Start of DATASET

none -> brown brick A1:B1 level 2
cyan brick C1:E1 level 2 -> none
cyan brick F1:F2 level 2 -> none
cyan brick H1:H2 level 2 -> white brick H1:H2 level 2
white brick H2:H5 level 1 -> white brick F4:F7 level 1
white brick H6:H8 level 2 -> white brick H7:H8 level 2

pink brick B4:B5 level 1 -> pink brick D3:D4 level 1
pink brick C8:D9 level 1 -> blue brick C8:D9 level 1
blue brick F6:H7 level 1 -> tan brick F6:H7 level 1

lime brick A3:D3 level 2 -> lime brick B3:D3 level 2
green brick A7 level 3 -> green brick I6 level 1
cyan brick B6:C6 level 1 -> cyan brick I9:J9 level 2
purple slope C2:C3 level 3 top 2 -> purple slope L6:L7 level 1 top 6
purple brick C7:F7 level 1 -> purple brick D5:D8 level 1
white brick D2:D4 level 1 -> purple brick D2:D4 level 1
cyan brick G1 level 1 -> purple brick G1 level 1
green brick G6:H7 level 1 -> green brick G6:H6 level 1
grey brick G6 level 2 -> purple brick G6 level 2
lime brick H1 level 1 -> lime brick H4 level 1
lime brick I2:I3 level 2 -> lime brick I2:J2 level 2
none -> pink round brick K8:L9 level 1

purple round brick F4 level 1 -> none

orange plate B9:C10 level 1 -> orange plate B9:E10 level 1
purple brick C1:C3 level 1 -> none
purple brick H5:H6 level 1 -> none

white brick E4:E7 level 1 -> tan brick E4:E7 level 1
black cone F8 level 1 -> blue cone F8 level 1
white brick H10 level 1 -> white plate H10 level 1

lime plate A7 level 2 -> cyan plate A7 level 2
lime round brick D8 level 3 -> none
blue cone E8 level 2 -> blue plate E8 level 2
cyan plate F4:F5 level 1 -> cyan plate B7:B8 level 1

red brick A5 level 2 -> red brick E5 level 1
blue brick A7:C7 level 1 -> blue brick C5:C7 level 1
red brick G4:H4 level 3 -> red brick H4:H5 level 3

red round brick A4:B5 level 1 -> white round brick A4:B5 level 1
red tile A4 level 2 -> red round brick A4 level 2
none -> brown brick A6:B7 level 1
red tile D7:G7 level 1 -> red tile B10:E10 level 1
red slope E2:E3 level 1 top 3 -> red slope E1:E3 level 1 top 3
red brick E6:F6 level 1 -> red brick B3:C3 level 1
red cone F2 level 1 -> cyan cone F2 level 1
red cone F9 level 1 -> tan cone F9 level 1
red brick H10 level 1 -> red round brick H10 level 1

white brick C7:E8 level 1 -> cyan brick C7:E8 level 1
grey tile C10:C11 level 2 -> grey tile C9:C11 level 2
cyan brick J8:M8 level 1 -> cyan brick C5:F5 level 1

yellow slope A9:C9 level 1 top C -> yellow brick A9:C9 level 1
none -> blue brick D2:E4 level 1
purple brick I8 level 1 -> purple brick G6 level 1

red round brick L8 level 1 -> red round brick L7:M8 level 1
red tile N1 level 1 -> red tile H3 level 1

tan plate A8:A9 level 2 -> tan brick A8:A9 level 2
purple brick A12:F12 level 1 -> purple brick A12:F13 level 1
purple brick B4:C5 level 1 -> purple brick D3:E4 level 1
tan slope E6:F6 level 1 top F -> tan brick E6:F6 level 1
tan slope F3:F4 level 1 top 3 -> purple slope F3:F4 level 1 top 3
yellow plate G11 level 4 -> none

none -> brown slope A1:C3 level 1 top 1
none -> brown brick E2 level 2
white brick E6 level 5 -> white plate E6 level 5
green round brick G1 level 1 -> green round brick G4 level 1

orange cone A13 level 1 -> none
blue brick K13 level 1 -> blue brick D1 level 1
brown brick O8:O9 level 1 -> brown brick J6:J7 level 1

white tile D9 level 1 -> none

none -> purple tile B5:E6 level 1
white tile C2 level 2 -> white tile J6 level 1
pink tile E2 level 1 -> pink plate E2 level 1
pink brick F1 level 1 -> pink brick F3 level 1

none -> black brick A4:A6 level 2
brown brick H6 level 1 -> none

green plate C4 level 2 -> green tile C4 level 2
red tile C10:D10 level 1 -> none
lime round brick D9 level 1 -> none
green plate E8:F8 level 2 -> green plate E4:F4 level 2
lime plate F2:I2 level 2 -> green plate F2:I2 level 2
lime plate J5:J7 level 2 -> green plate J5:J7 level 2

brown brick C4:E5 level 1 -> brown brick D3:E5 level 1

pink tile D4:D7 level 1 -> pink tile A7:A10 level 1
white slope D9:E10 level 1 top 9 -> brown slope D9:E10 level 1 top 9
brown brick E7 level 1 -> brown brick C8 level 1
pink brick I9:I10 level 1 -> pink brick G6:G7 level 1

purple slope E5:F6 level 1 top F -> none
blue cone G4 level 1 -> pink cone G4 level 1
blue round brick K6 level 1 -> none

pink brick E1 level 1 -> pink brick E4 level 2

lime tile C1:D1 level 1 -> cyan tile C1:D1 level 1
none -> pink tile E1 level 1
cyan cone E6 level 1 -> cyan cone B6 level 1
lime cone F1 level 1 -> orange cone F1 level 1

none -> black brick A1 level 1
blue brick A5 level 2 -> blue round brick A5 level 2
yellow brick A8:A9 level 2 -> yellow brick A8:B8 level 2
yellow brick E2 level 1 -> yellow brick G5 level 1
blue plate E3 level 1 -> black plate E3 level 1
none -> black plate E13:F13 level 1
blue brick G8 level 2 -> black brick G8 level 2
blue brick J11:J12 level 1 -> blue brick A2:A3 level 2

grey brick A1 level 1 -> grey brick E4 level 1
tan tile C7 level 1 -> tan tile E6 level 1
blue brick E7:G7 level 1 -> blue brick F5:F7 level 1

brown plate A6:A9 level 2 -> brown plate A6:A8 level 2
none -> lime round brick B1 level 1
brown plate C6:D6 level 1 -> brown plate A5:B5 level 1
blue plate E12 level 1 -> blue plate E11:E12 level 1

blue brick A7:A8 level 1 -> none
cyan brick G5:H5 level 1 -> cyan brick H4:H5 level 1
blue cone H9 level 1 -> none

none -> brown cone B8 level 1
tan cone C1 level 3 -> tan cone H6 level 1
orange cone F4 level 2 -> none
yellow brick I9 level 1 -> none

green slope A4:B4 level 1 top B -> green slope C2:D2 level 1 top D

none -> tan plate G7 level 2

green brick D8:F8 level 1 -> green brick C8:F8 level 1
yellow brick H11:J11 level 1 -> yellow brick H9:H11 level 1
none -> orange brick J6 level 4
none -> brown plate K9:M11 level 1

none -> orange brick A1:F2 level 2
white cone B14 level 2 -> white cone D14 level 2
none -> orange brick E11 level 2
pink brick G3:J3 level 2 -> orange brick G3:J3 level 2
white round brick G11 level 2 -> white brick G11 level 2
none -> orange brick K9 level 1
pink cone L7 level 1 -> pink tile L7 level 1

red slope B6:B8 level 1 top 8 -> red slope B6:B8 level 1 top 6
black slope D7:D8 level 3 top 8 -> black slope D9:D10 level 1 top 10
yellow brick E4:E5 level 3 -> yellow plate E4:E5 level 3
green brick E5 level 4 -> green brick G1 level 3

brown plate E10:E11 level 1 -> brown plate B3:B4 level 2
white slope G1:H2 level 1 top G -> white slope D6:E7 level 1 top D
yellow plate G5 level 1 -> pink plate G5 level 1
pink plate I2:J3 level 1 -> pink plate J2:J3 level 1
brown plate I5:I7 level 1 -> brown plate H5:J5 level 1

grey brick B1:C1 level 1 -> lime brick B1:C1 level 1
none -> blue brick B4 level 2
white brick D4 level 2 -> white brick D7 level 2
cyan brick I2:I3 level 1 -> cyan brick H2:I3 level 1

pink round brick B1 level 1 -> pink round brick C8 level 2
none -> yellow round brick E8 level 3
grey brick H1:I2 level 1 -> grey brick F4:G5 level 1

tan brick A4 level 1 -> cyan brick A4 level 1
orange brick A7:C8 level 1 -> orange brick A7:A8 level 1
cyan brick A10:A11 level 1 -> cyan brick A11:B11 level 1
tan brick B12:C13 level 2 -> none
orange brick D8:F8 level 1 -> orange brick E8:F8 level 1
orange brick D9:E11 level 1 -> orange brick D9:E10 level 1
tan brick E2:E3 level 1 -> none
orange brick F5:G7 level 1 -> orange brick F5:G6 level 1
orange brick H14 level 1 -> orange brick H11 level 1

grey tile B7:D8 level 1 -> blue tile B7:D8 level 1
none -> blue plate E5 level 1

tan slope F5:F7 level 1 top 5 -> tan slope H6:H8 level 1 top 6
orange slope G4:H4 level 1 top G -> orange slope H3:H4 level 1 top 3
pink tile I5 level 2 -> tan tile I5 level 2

End of DATASET

- _TASK BRIEF_
Through the line that contains "white brick D2:D4", copy the material above exactly, beginning at its first line and including nothing more.

- _RESPONSE TO THE EXERCISE_
none -> brown brick A1:B1 level 2
cyan brick C1:E1 level 2 -> none
cyan brick F1:F2 level 2 -> none
cyan brick H1:H2 level 2 -> white brick H1:H2 level 2
white brick H2:H5 level 1 -> white brick F4:F7 level 1
white brick H6:H8 level 2 -> white brick H7:H8 level 2

pink brick B4:B5 level 1 -> pink brick D3:D4 level 1
pink brick C8:D9 level 1 -> blue brick C8:D9 level 1
blue brick F6:H7 level 1 -> tan brick F6:H7 level 1

lime brick A3:D3 level 2 -> lime brick B3:D3 level 2
green brick A7 level 3 -> green brick I6 level 1
cyan brick B6:C6 level 1 -> cyan brick I9:J9 level 2
purple slope C2:C3 level 3 top 2 -> purple slope L6:L7 level 1 top 6
purple brick C7:F7 level 1 -> purple brick D5:D8 level 1
white brick D2:D4 level 1 -> purple brick D2:D4 level 1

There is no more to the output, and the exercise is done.